[Action item]
An exact copy of the listing below is needed, with no pictures in it.

[Given information]
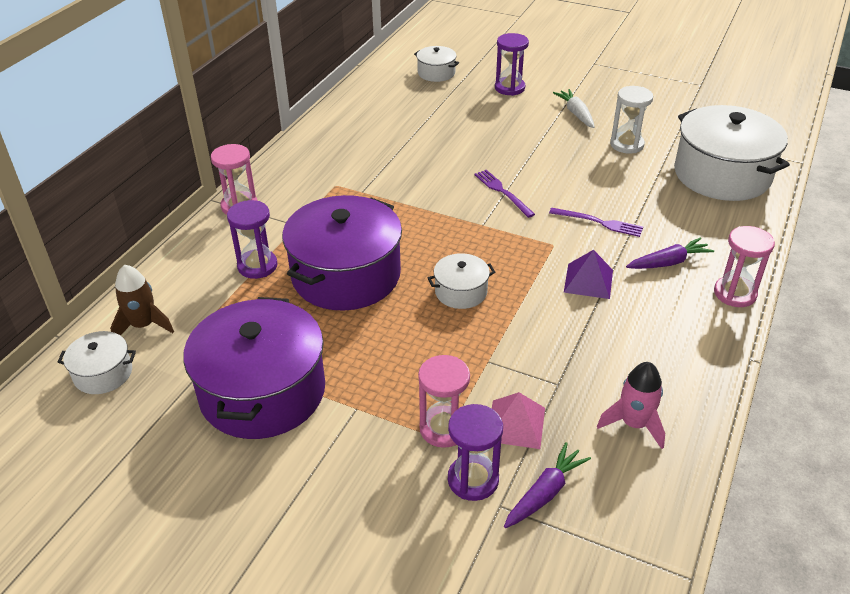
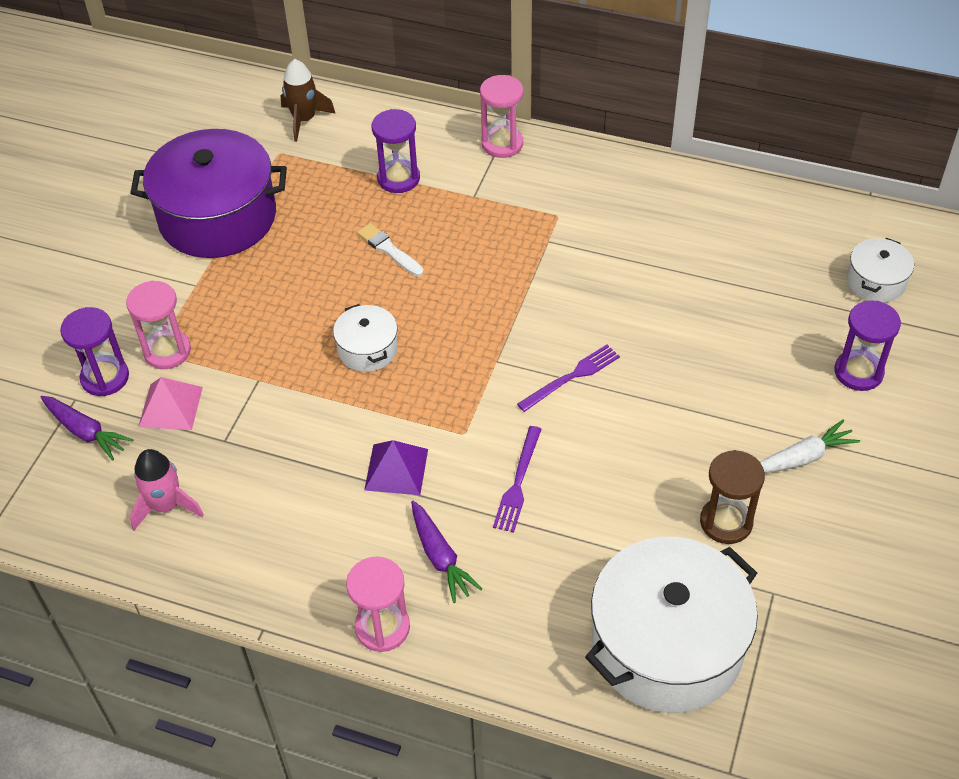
camera: 85 degrees right, 10 degrees up
white pot [58,331,136,394] -> none
purple pot [282,195,402,311] -> white brush [357,223,424,276]
white hourglass [610,86,653,154] -> brown hourglass [700,450,765,544]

[Final answer]
camera: 85 degrees right, 10 degrees up
white pot [58,331,136,394] -> none
purple pot [282,195,402,311] -> white brush [357,223,424,276]
white hourglass [610,86,653,154] -> brown hourglass [700,450,765,544]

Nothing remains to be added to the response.